*Exercise goal*
Your answer should be the lines below from the one with "(144, 358) = (336, 610): pink" to the one with "(418, 245) = (427, 399): grey", both included, given again exactly and with nothing added.

====

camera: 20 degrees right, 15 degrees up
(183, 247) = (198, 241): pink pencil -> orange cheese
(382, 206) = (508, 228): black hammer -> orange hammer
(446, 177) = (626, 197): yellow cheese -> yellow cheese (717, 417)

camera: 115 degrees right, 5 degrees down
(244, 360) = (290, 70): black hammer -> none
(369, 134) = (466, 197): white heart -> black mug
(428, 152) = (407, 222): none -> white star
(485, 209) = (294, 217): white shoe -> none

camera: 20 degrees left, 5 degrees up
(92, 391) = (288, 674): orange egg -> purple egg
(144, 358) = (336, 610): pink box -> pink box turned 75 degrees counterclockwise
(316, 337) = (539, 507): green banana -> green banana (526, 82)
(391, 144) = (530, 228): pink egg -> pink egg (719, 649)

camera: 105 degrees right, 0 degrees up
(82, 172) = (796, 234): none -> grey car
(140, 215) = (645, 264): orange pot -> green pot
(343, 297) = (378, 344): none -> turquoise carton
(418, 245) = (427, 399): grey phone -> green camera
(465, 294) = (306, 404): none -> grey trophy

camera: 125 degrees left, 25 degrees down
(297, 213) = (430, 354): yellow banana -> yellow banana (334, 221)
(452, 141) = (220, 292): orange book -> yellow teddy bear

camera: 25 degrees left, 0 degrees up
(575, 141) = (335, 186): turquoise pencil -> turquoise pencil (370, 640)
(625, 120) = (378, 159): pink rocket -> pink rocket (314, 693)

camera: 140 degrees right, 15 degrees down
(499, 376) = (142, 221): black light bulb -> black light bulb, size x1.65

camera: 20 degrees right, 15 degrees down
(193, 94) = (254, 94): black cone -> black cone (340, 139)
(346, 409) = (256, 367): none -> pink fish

====

*Answer to this problem*
(144, 358) = (336, 610): pink box -> pink box turned 75 degrees counterclockwise
(316, 337) = (539, 507): green banana -> green banana (526, 82)
(391, 144) = (530, 228): pink egg -> pink egg (719, 649)

camera: 105 degrees right, 0 degrees up
(82, 172) = (796, 234): none -> grey car
(140, 215) = (645, 264): orange pot -> green pot
(343, 297) = (378, 344): none -> turquoise carton
(418, 245) = (427, 399): grey phone -> green camera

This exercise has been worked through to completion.